Task:
Make an exact copy of all the entries below, with the pictures left out.

Extracted records:
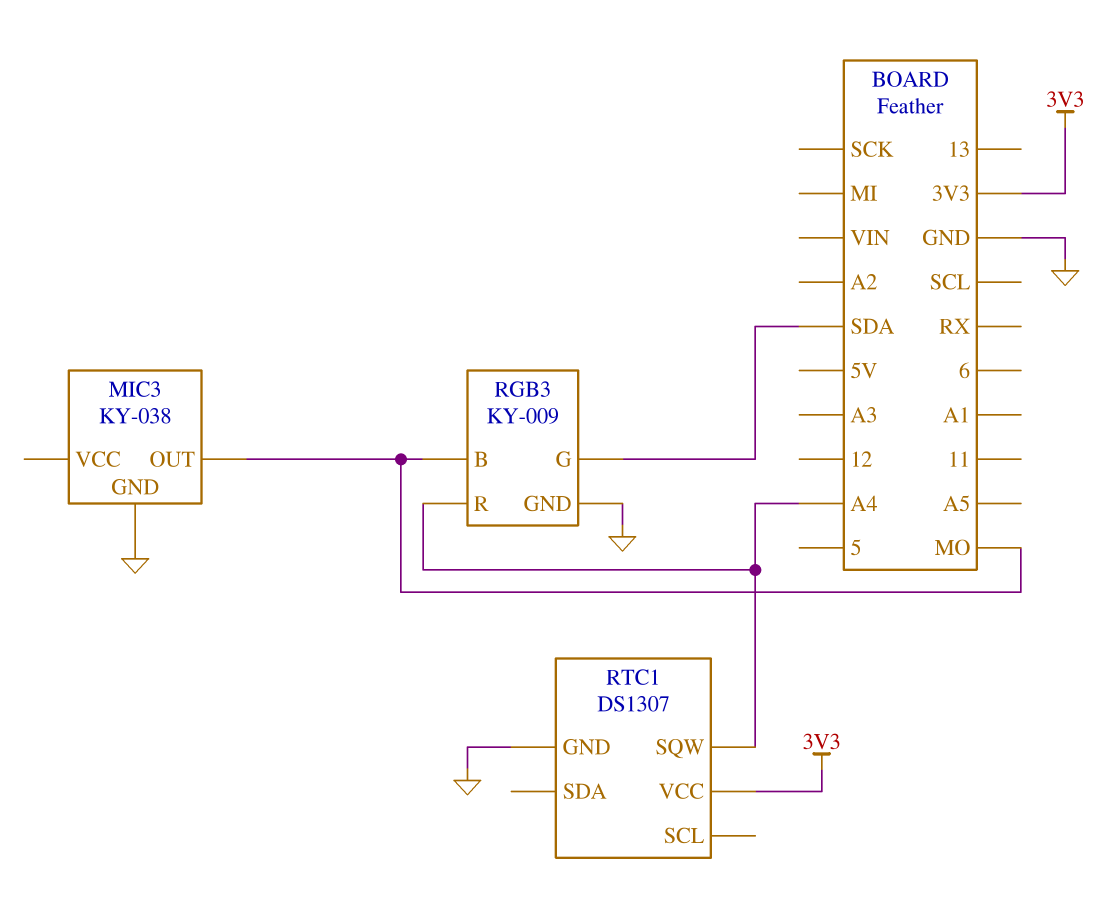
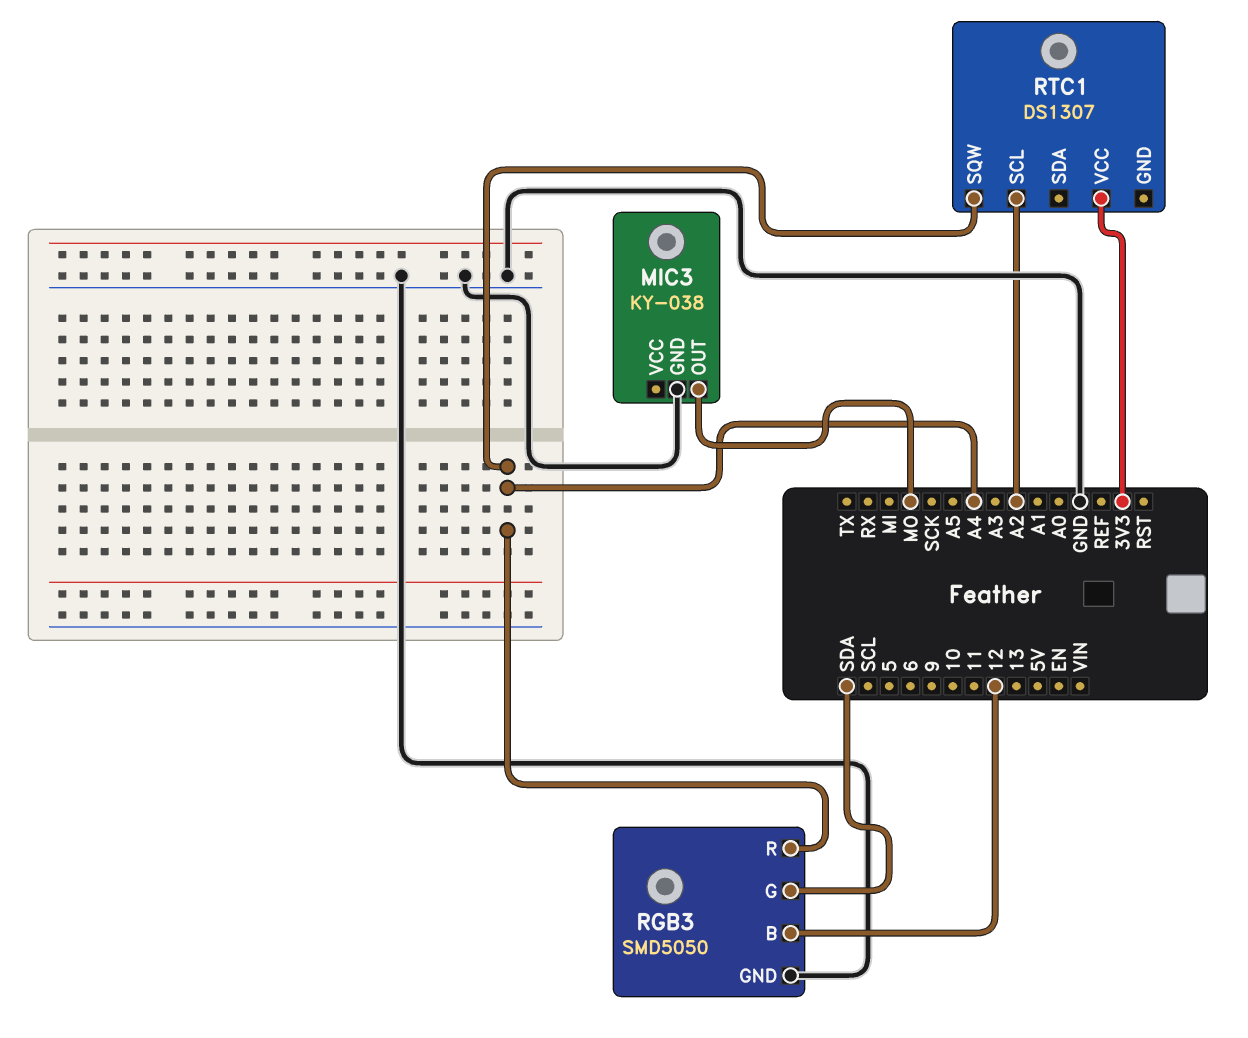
RGB3: KY-009 -> SMD5050
RGB3 pin B: MO -> 12
RTC1 pin GND: GND -> none
RTC1 pin SCL: none -> A2

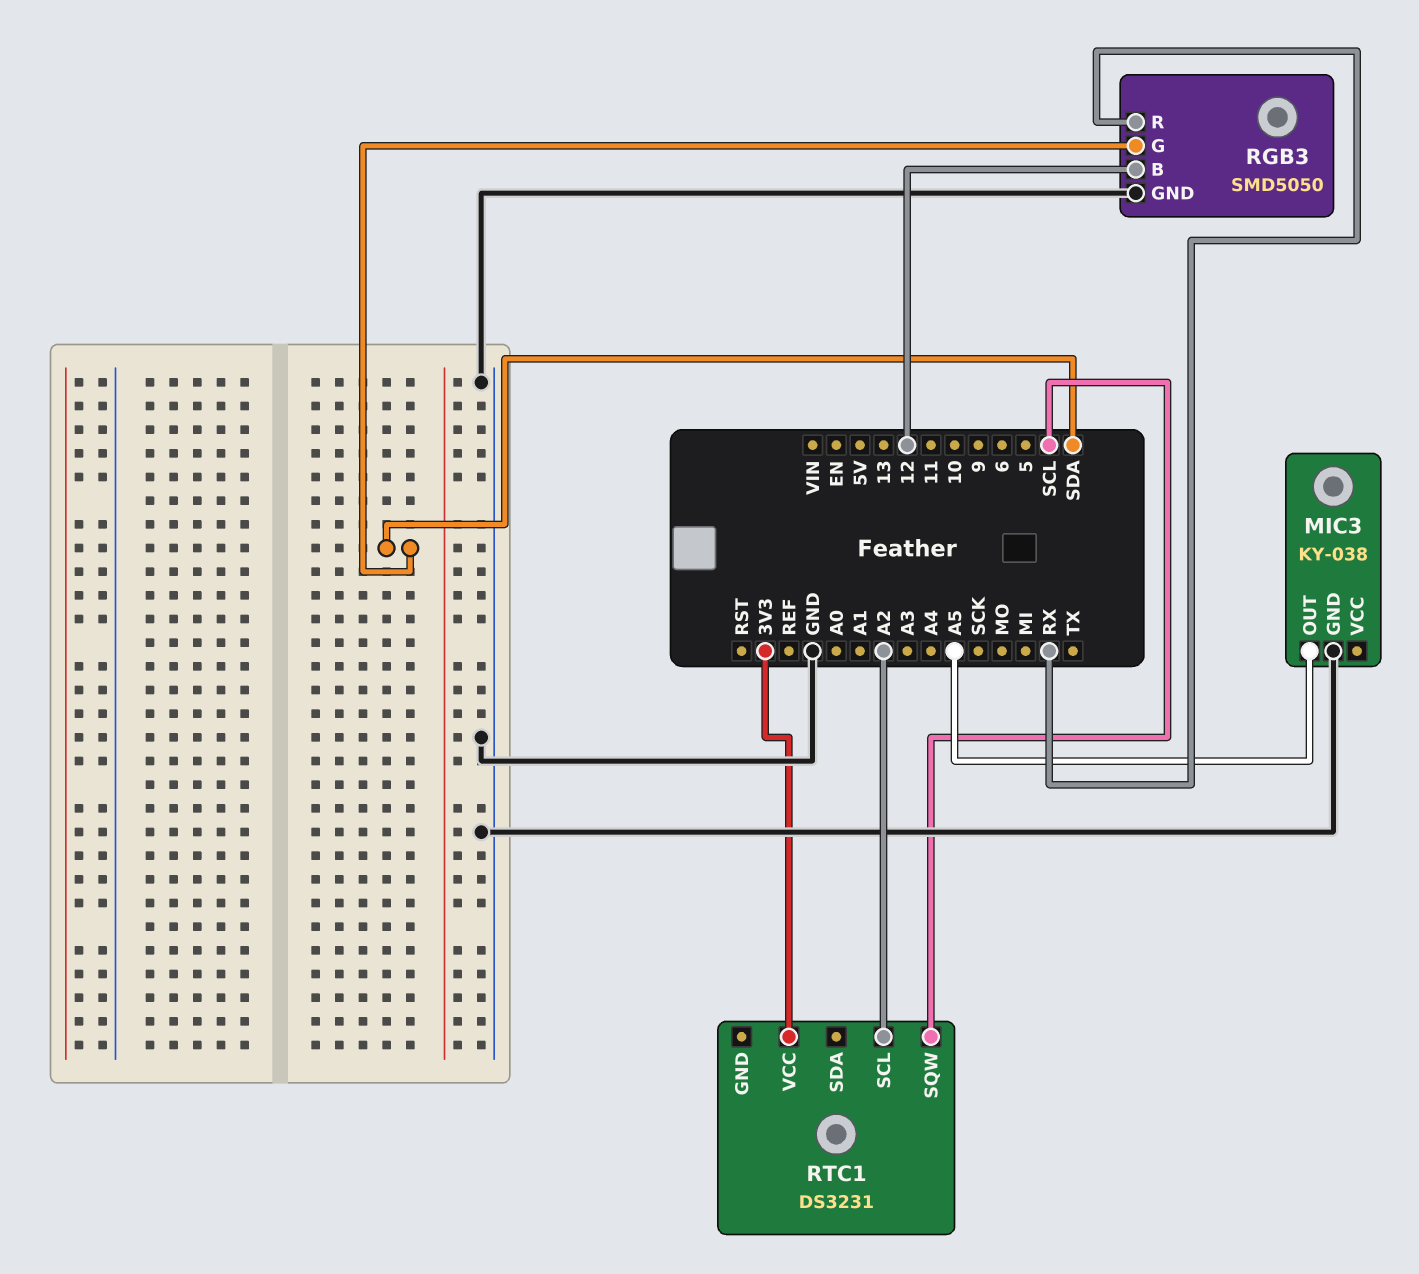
MIC3 pin OUT: MO -> A5
RGB3 pin R: A4 -> RX
RTC1: DS1307 -> DS3231
RTC1 pin SQW: A4 -> SCL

Exercise solution:
RGB3: KY-009 -> SMD5050
RGB3 pin B: MO -> 12
RTC1 pin GND: GND -> none
RTC1 pin SCL: none -> A2

MIC3 pin OUT: MO -> A5
RGB3 pin R: A4 -> RX
RTC1: DS1307 -> DS3231
RTC1 pin SQW: A4 -> SCL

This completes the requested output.